Leave out the pictures and repeat the data exactly.
━━━ Given data
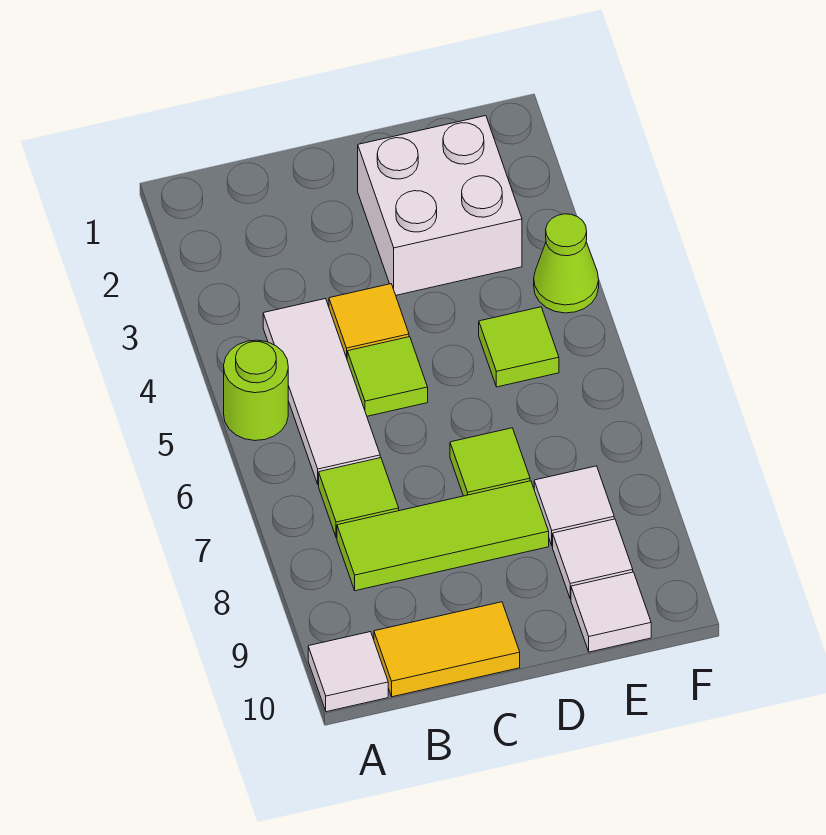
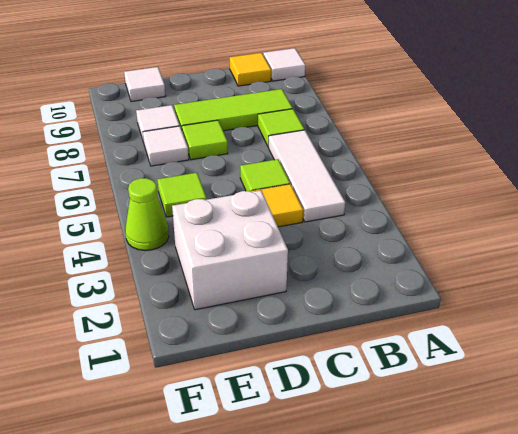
lime round brick A5 level 1 -> none
yellow tile B10:C10 level 1 -> yellow tile B10 level 1
white tile E9 level 1 -> white tile E7 level 1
━━━━━━
_Solution for this task:_
lime round brick A5 level 1 -> none
yellow tile B10:C10 level 1 -> yellow tile B10 level 1
white tile E9 level 1 -> white tile E7 level 1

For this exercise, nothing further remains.